• [Extracted data]:
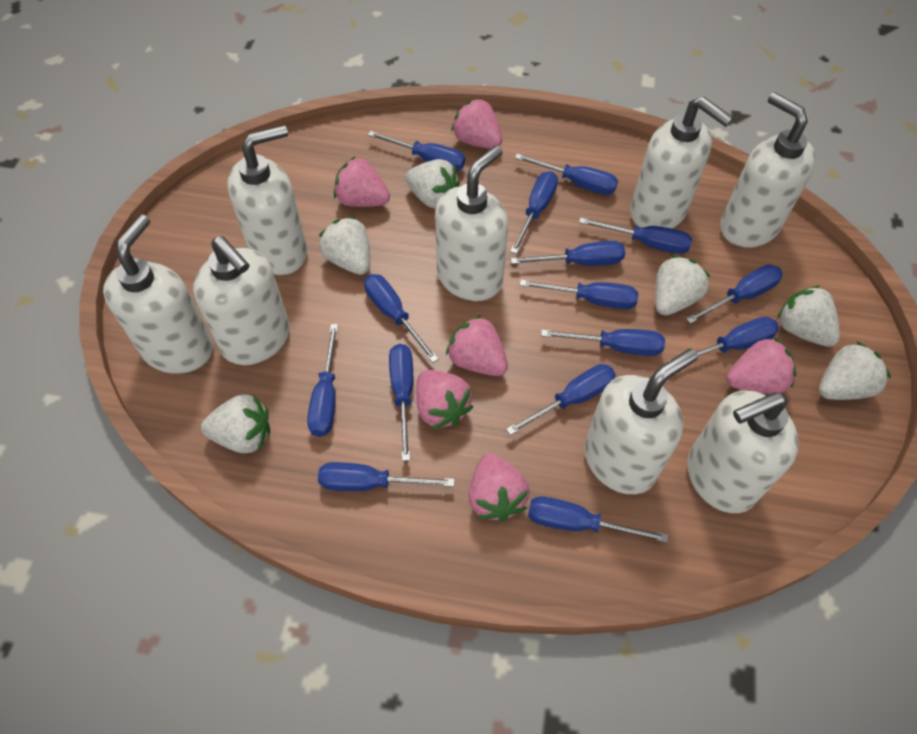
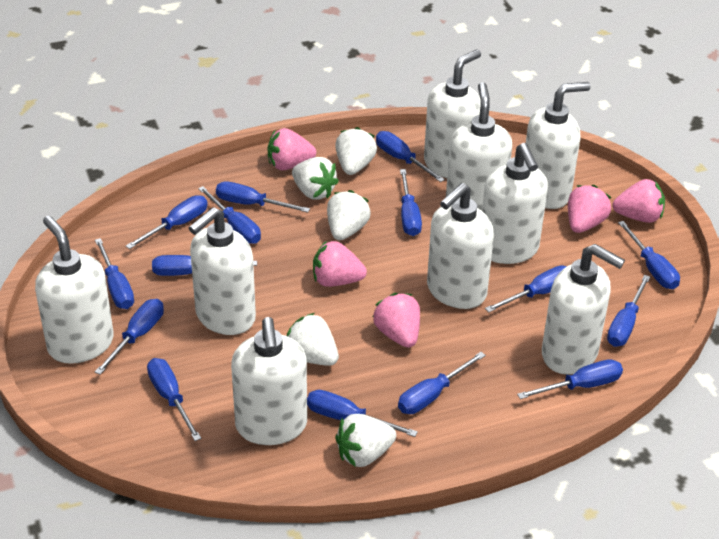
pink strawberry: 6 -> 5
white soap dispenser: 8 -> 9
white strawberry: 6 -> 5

==

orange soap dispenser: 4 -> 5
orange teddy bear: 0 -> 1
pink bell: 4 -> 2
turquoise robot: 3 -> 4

• [About this task]: Out of the data above, give again only the lines starting at the one holding "orange teddy bear: 0 -> 1" and ending at the one holding "turquoise robot: 3 -> 4", unchanged.

• [Solution]:
orange teddy bear: 0 -> 1
pink bell: 4 -> 2
turquoise robot: 3 -> 4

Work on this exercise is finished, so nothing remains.